● **Data to process**:

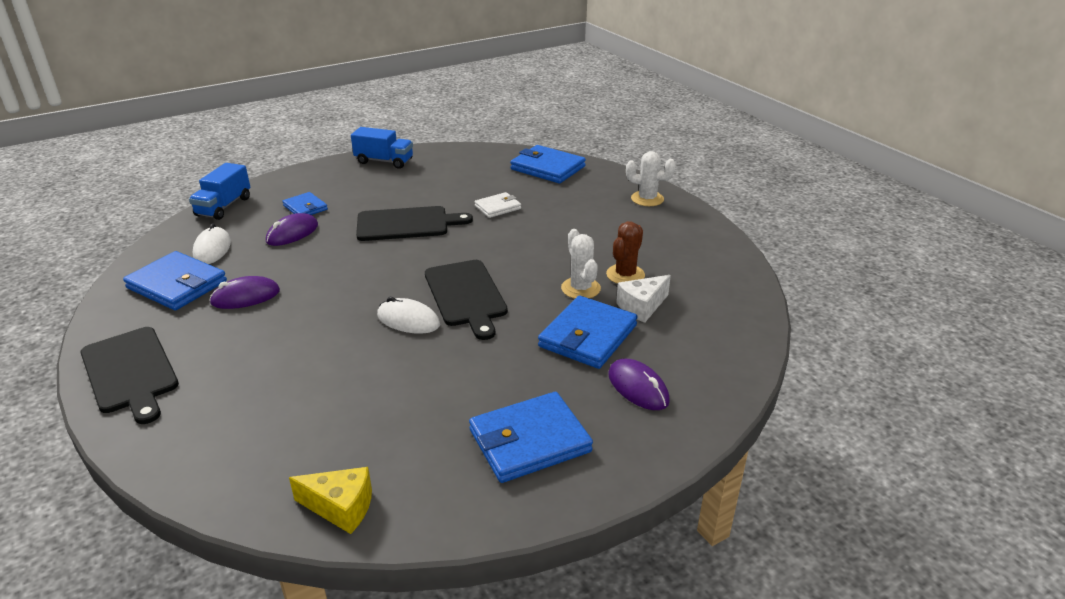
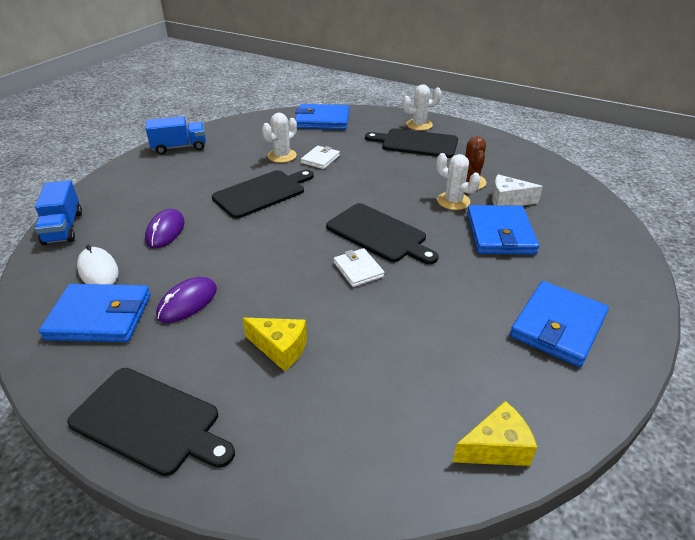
camera: 30 degrees left, 5 degrees up
(271, 359) = (280, 349): none -> yellow cheese
(305, 207) = (151, 205): blue wallet -> none
(408, 320) = (358, 269): white mouse -> white wallet
(465, 194) = (282, 156): none -> white cactus
(618, 218) = (416, 143): none -> black cutting board
(638, 388) = (574, 258): purple mouse -> none
(642, 307) = (508, 201): white cheese -> white cheese turned 75 degrees clockwise

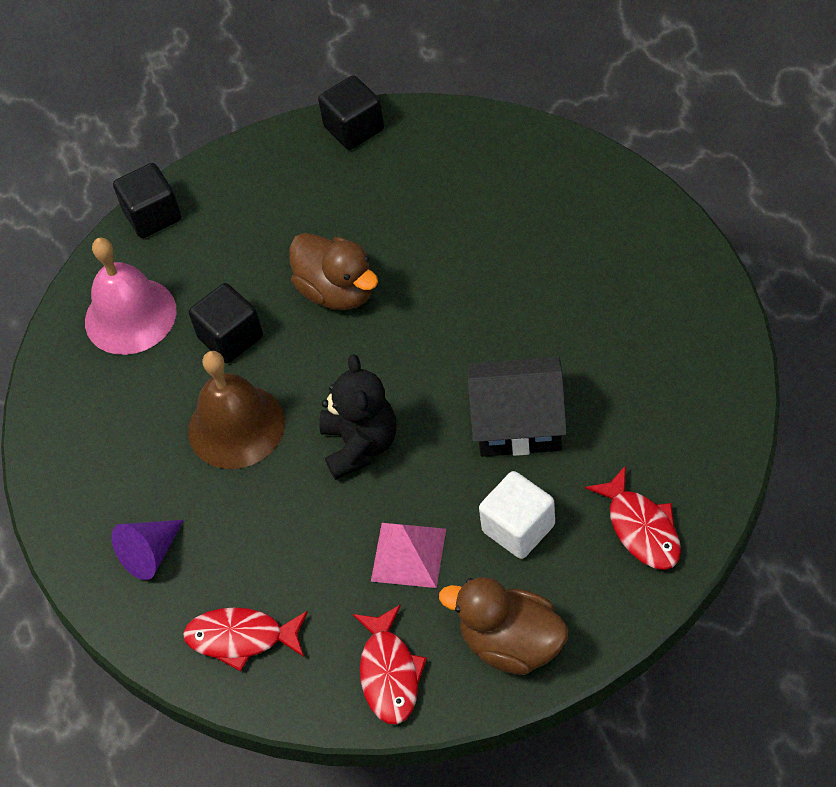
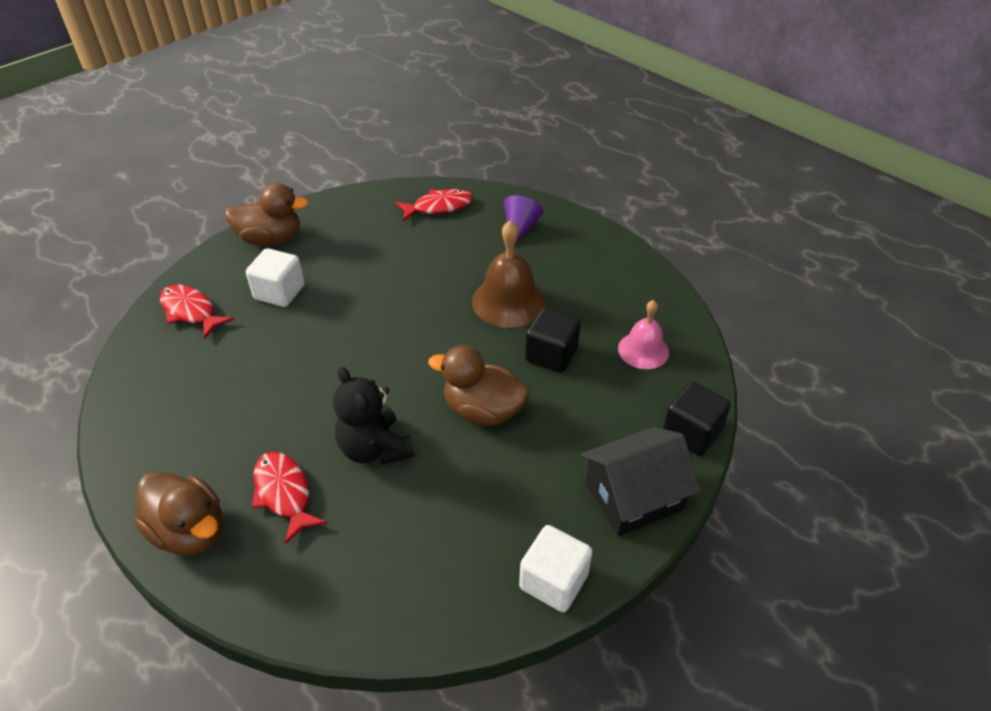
camera: 150 degrees right, 10 degrees down
(130, 316) = (643, 350): pink bell -> pink bell, size x0.64
(354, 128) = (553, 581): black cube -> white cube
(360, 445) = (411, 311): black teddy bear -> black teddy bear (375, 448)
(389, 673) = (342, 212): red fish -> red fish (284, 493)
(408, 555) = (351, 263): pink pyramid -> none
(518, 423) = (294, 352): black house -> black house (633, 496)
(656, 244) = (190, 531): none -> brown duck

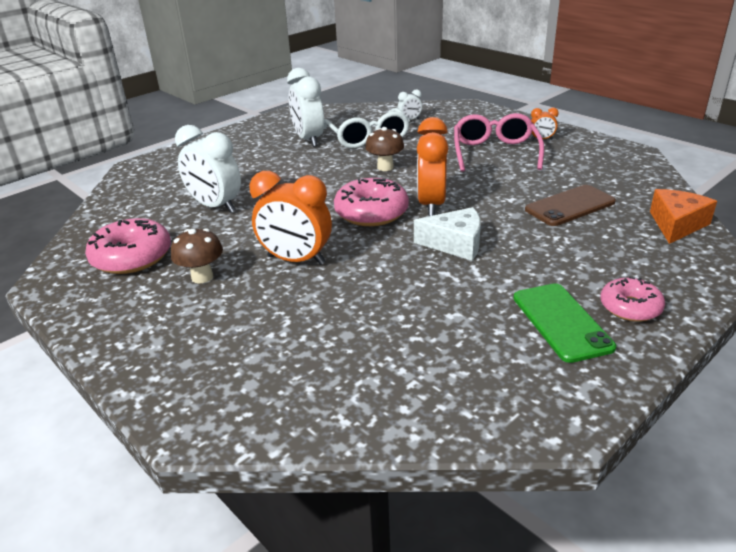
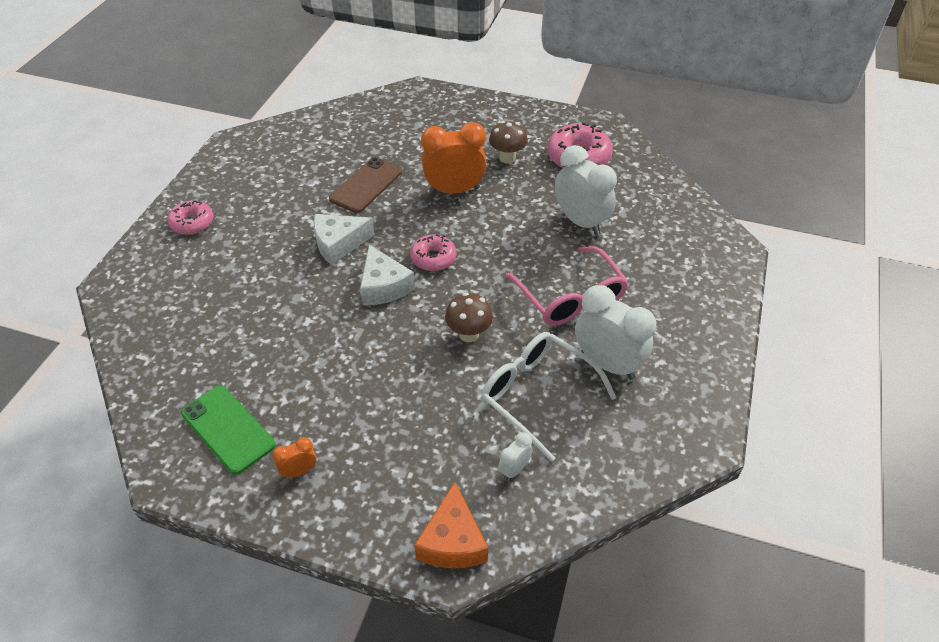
camera: 150 degrees right, 15 degrees up
(215, 206) = (580, 222): white clock -> white clock turned 45 degrees clockwise
(371, 212) = (433, 258): pink donut -> pink donut, size x0.63
(431, 205) = (383, 286): orange clock -> white cheese
(495, 153) = (352, 411): pink glasses -> pink glasses (570, 297)
(561, 322) = (240, 198): green phone -> green phone (228, 429)
(570, 206) = (245, 327): brown phone -> brown phone (366, 185)
(676, 224) = (140, 330): orange cheese -> orange cheese (452, 541)

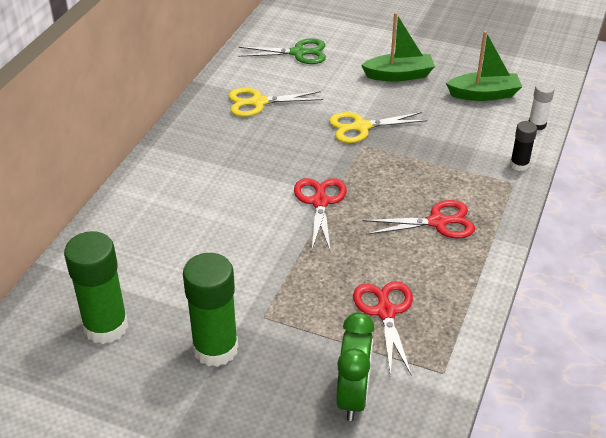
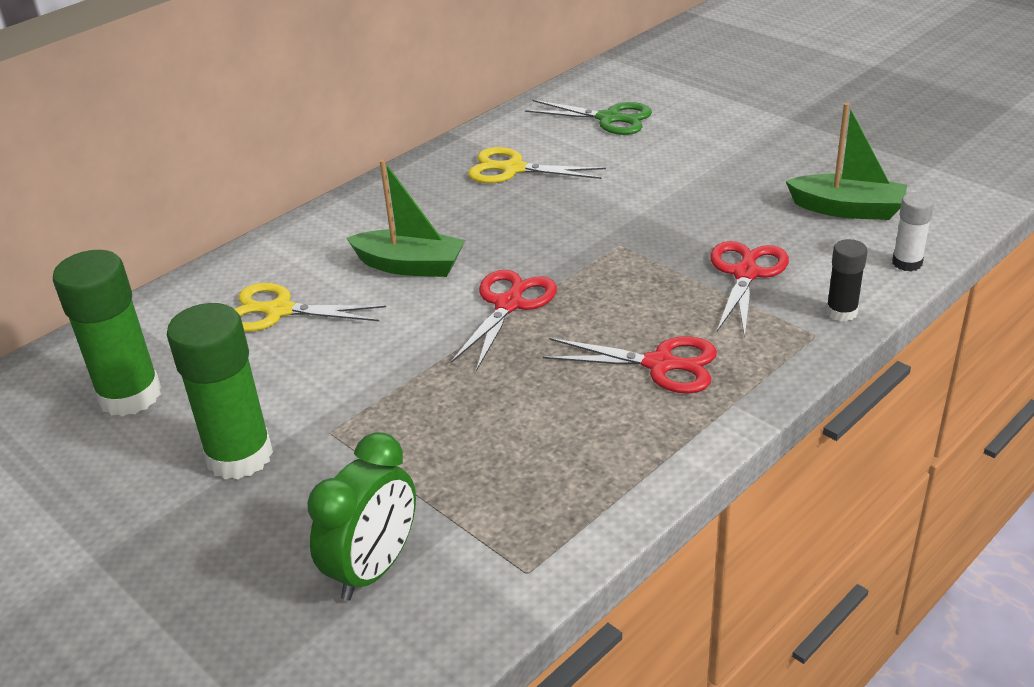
camera: 25 degrees right, 5 degrees down
(360, 127) = (631, 221): yellow scissors -> yellow scissors (278, 311)
(385, 311) = (500, 466): red scissors -> red scissors (746, 273)
(399, 75) = (733, 165): green boat -> green boat (410, 266)

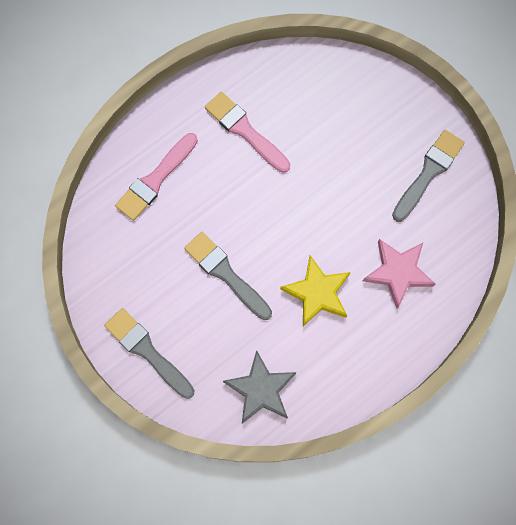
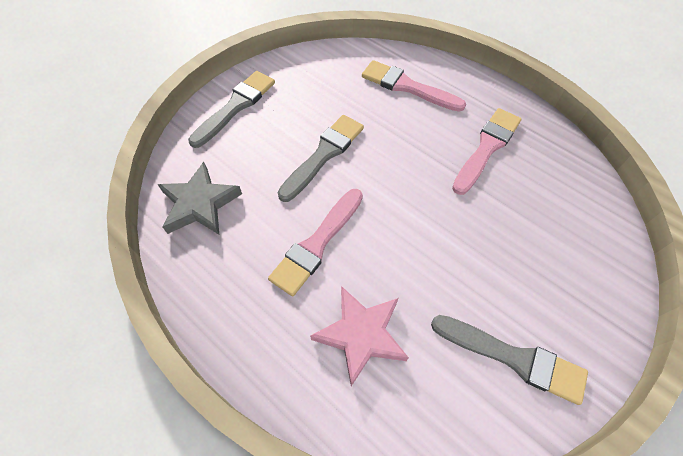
camera: 80 degrees right, 15 degrees down
(317, 293) = (317, 243): yellow star -> pink brush

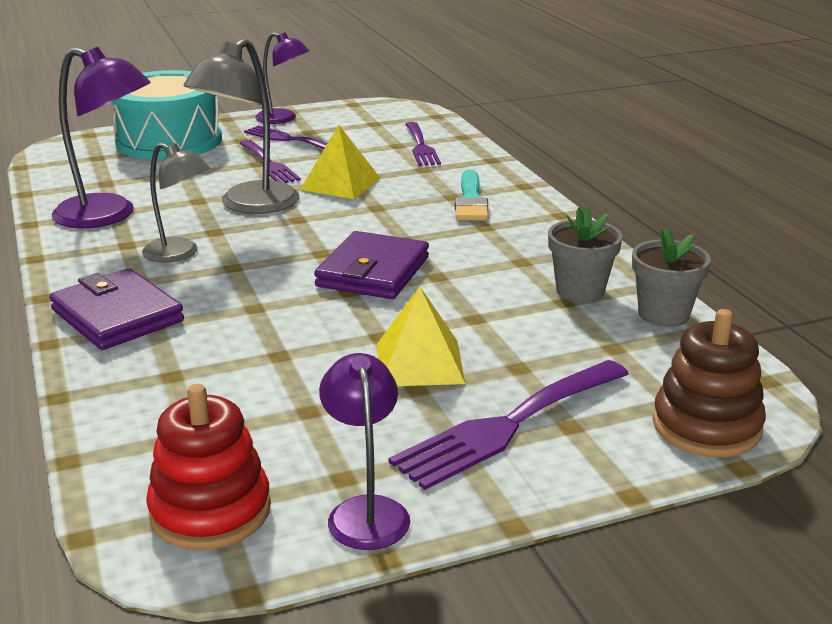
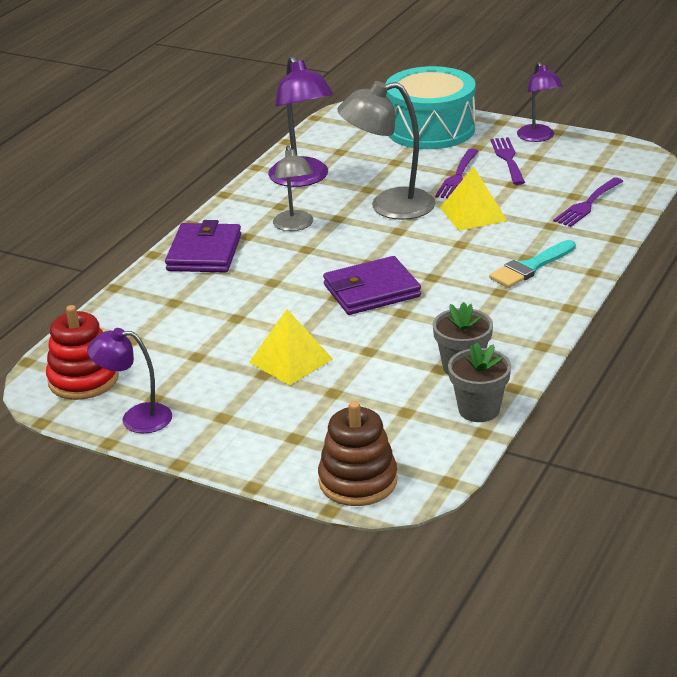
camera: 50 degrees right, 5 degrees up
(366, 511) = (136, 418): purple lamp -> purple lamp turned 120 degrees counterclockwise
(507, 426) = (265, 419): purple fork -> none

● **The task**:
Only the lines from the one holding "(317, 293) = (317, 243): yellow" through the last line of the records should be output, please, exactly and without any pictures.

● **Exercise response**:
(317, 293) = (317, 243): yellow star -> pink brush

camera: 50 degrees right, 5 degrees up
(366, 511) = (136, 418): purple lamp -> purple lamp turned 120 degrees counterclockwise
(507, 426) = (265, 419): purple fork -> none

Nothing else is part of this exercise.